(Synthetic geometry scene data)
----------------------------------------

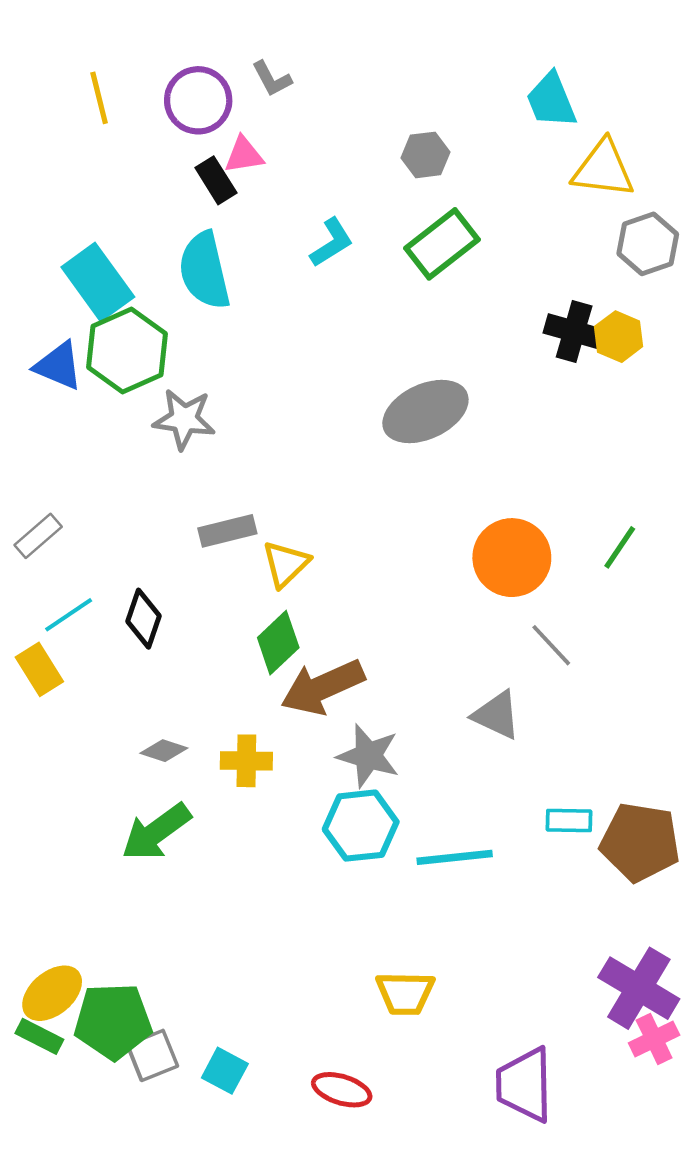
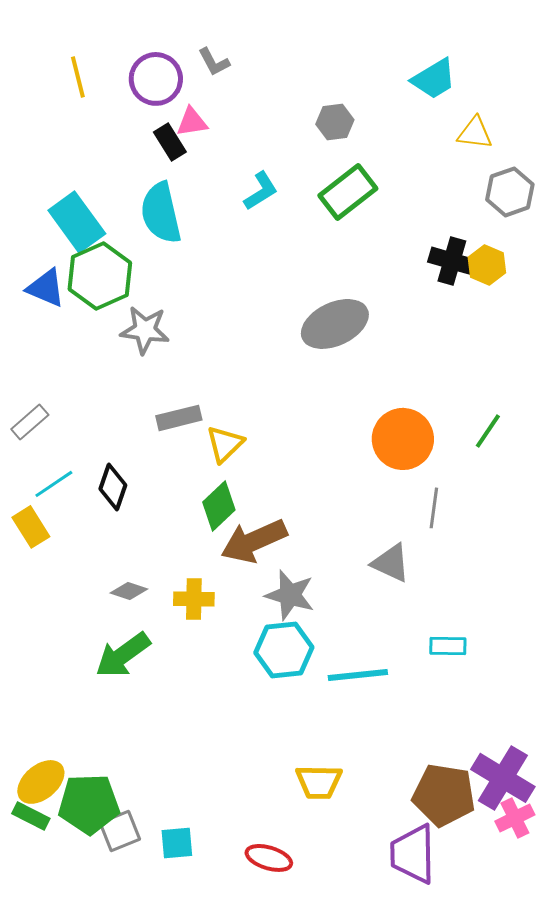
cyan trapezoid: (551, 100) -> (434, 79), turned -99
yellow triangle: (603, 169) -> (475, 133), size x0.7
gray line: (551, 645) -> (434, 508), turned 51
brown pentagon: (640, 842) -> (444, 795), moved
cyan square: (225, 1071) -> (177, 843), turned -33

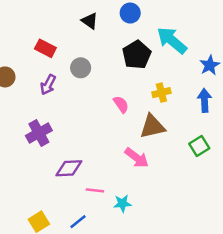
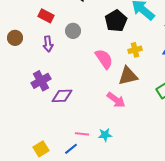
purple arrow: (48, 85) -> (48, 44), turned -35
pink semicircle: (121, 104) -> (104, 59), size x1.5
purple diamond: (69, 168) -> (62, 96), moved
pink line: (95, 190) -> (82, 134), moved

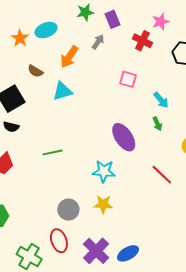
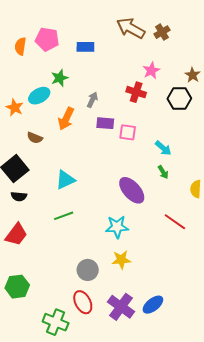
green star: (85, 12) -> (60, 78), moved
purple rectangle: (113, 19) -> (105, 123), moved, turned -54
cyan triangle: (62, 91) -> (65, 180), moved

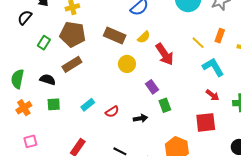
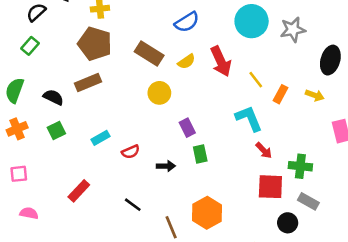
orange rectangle: (220, 36) -> (281, 94), moved
green rectangle: (44, 43) -> (30, 46), moved
red arrow: (165, 54) -> (221, 61), moved
cyan L-shape: (213, 67) -> (249, 118), moved
green square: (54, 104) -> (56, 130), turned -32
red square: (206, 122) -> (270, 187), moved

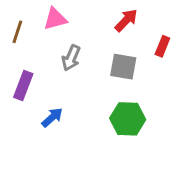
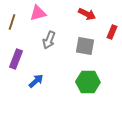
red arrow: (126, 20) -> (87, 14), turned 72

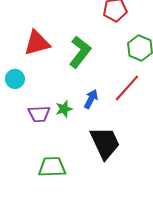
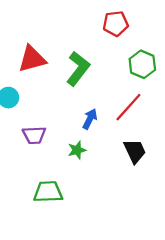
green star: (64, 109) -> (77, 150), moved
black trapezoid: (105, 143) -> (135, 151), moved, size x0.7

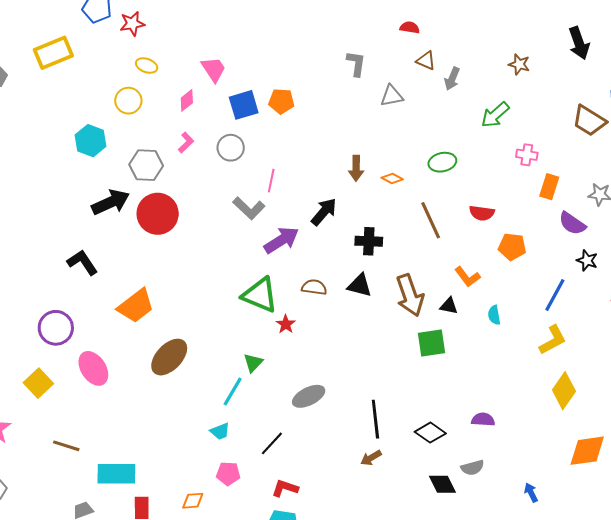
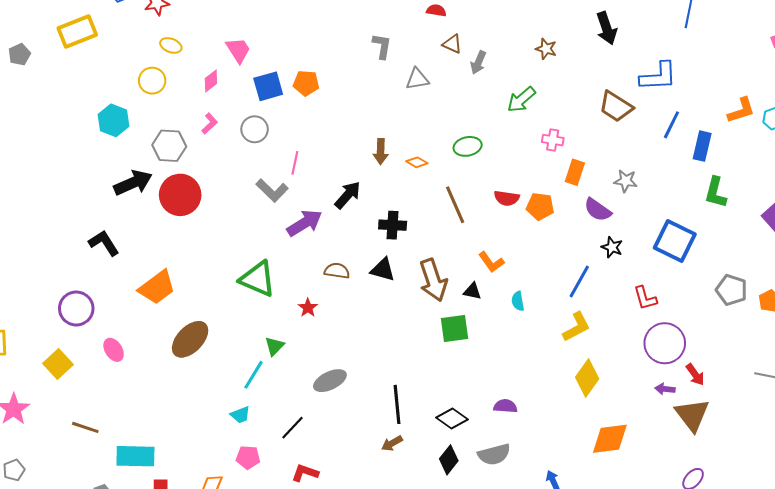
orange pentagon: (512, 247) -> (540, 206), moved
green triangle: (260, 295) -> (258, 279), moved
pink ellipse: (93, 368) -> (114, 350), size x0.7
gray semicircle: (472, 468) -> (494, 454), size x1.4
black diamond: (442, 484) -> (449, 460), moved, turned 64

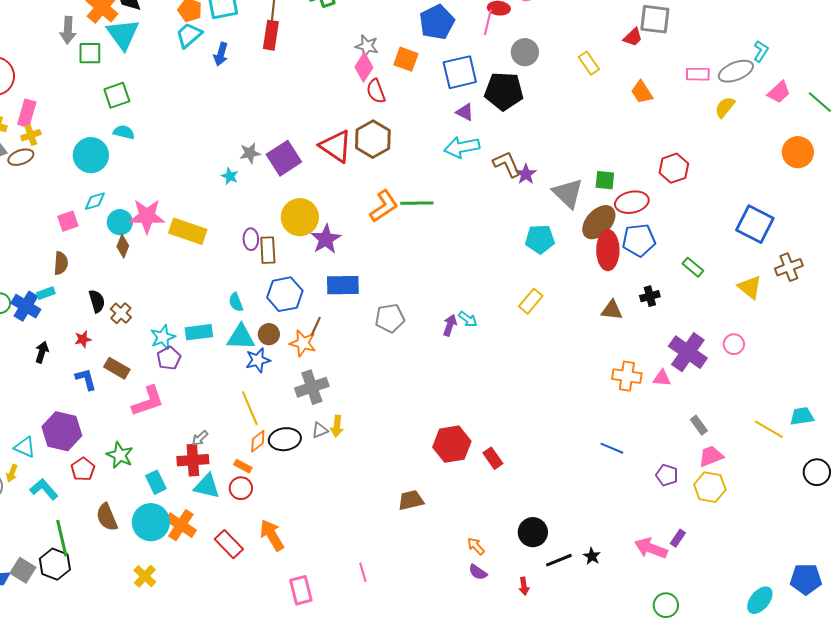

----------------------------------------

» **About this exercise**:
Word for word, give again the lines from the line with "pink ellipse: (93, 368)" through the end of the records above, with both ends included and the pictures left out.

» **Answer for this exercise**:
pink ellipse: (93, 368) -> (114, 350), size x0.7
gray semicircle: (472, 468) -> (494, 454), size x1.4
black diamond: (442, 484) -> (449, 460), moved, turned 64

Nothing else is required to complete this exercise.